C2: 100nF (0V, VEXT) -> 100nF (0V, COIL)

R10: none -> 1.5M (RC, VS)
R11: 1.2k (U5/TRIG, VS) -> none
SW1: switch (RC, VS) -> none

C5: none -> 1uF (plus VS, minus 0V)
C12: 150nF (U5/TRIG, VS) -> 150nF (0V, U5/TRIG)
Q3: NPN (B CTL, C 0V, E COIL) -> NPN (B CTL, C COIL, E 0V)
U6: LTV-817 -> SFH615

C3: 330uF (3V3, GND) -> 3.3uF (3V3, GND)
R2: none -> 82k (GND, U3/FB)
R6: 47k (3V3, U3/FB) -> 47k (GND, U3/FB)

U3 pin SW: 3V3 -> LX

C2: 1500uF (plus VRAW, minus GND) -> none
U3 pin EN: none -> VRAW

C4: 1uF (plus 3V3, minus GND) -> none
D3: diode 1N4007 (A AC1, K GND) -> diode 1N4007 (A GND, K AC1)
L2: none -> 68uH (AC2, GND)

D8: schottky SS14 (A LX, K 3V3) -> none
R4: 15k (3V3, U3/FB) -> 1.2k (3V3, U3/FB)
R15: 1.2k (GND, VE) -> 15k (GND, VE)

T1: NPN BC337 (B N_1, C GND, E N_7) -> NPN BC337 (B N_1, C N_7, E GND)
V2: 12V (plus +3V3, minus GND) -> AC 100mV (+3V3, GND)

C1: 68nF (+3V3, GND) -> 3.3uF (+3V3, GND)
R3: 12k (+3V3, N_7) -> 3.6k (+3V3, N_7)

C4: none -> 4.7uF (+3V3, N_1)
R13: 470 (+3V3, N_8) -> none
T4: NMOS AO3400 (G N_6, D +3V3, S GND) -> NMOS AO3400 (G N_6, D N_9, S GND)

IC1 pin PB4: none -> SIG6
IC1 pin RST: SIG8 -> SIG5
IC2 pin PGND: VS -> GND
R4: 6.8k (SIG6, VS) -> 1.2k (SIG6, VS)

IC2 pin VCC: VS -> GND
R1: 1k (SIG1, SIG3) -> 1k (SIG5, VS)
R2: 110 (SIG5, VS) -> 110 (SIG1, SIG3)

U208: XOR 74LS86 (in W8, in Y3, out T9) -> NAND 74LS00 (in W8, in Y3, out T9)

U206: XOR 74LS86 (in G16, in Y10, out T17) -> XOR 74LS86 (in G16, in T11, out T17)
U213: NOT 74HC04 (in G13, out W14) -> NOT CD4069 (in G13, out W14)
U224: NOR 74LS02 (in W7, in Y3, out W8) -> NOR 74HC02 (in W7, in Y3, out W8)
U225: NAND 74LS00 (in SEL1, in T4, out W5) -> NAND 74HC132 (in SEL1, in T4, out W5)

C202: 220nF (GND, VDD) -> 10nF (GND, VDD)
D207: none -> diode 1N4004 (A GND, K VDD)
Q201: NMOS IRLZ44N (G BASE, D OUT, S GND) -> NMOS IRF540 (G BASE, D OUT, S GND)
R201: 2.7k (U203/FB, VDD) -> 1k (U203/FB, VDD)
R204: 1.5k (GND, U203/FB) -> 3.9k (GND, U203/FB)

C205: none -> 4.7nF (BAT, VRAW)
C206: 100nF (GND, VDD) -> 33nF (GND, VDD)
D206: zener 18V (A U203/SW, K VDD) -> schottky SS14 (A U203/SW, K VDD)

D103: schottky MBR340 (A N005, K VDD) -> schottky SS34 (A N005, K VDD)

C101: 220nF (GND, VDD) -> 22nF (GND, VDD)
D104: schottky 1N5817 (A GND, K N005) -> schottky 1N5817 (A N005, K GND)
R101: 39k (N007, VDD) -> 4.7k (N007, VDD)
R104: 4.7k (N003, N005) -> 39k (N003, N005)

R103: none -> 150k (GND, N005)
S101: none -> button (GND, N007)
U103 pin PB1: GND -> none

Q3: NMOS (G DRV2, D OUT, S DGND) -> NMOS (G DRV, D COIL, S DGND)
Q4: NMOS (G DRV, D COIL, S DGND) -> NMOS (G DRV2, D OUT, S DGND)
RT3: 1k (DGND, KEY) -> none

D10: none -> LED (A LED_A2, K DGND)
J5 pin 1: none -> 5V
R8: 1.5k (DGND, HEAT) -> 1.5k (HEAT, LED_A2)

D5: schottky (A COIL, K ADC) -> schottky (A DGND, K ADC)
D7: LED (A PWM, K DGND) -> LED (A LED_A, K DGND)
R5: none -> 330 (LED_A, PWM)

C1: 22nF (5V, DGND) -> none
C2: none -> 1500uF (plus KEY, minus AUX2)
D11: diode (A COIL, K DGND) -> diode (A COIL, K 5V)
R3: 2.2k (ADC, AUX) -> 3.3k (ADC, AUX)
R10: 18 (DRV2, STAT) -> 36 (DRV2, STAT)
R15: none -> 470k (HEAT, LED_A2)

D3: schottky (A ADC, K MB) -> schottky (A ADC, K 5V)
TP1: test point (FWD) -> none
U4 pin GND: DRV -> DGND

### What to do
Restate, word for word and without additions, every line from the top of the listing above through the line that contains "U3 pin EN: none -> VRAW".

### Expected answer
C2: 100nF (0V, VEXT) -> 100nF (0V, COIL)

R10: none -> 1.5M (RC, VS)
R11: 1.2k (U5/TRIG, VS) -> none
SW1: switch (RC, VS) -> none

C5: none -> 1uF (plus VS, minus 0V)
C12: 150nF (U5/TRIG, VS) -> 150nF (0V, U5/TRIG)
Q3: NPN (B CTL, C 0V, E COIL) -> NPN (B CTL, C COIL, E 0V)
U6: LTV-817 -> SFH615

C3: 330uF (3V3, GND) -> 3.3uF (3V3, GND)
R2: none -> 82k (GND, U3/FB)
R6: 47k (3V3, U3/FB) -> 47k (GND, U3/FB)

U3 pin SW: 3V3 -> LX

C2: 1500uF (plus VRAW, minus GND) -> none
U3 pin EN: none -> VRAW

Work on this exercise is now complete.